>>>>
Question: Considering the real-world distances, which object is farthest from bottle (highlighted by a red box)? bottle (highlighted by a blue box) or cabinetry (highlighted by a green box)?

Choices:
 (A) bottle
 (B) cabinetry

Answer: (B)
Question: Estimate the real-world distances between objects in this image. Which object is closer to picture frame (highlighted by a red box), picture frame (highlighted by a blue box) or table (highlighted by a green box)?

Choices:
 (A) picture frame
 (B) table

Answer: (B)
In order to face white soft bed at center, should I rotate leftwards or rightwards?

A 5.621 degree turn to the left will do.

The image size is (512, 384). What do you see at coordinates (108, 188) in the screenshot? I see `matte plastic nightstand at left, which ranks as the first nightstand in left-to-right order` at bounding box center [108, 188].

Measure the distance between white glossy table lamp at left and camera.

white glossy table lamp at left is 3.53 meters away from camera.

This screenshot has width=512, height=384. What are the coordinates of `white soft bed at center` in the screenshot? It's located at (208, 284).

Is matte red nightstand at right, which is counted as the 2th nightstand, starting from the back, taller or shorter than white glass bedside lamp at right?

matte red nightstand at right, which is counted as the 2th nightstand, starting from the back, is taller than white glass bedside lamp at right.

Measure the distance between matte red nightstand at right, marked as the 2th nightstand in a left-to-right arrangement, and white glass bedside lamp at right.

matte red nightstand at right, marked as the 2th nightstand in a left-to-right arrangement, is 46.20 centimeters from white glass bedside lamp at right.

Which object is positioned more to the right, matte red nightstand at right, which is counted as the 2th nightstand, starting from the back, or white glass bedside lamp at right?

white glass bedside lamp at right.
<<<<
Please reproduce all of the data above verbatim, line for line.

* **FULL RESPONSE**
Question: Considering the real-world distances, which object is farthest from bottle (highlighted by a red box)? bottle (highlighted by a blue box) or cabinetry (highlighted by a green box)?

Choices:
 (A) bottle
 (B) cabinetry

Answer: (B)
Question: Estimate the real-world distances between objects in this image. Which object is closer to picture frame (highlighted by a red box), picture frame (highlighted by a blue box) or table (highlighted by a green box)?

Choices:
 (A) picture frame
 (B) table

Answer: (B)
In order to face white soft bed at center, should I rotate leftwards or rightwards?

A 5.621 degree turn to the left will do.

The image size is (512, 384). What do you see at coordinates (108, 188) in the screenshot? I see `matte plastic nightstand at left, which ranks as the first nightstand in left-to-right order` at bounding box center [108, 188].

Measure the distance between white glossy table lamp at left and camera.

white glossy table lamp at left is 3.53 meters away from camera.

This screenshot has width=512, height=384. What are the coordinates of `white soft bed at center` in the screenshot? It's located at (208, 284).

Is matte red nightstand at right, which is counted as the 2th nightstand, starting from the back, taller or shorter than white glass bedside lamp at right?

matte red nightstand at right, which is counted as the 2th nightstand, starting from the back, is taller than white glass bedside lamp at right.

Measure the distance between matte red nightstand at right, marked as the 2th nightstand in a left-to-right arrangement, and white glass bedside lamp at right.

matte red nightstand at right, marked as the 2th nightstand in a left-to-right arrangement, is 46.20 centimeters from white glass bedside lamp at right.

Which object is positioned more to the right, matte red nightstand at right, which is counted as the 2th nightstand, starting from the back, or white glass bedside lamp at right?

white glass bedside lamp at right.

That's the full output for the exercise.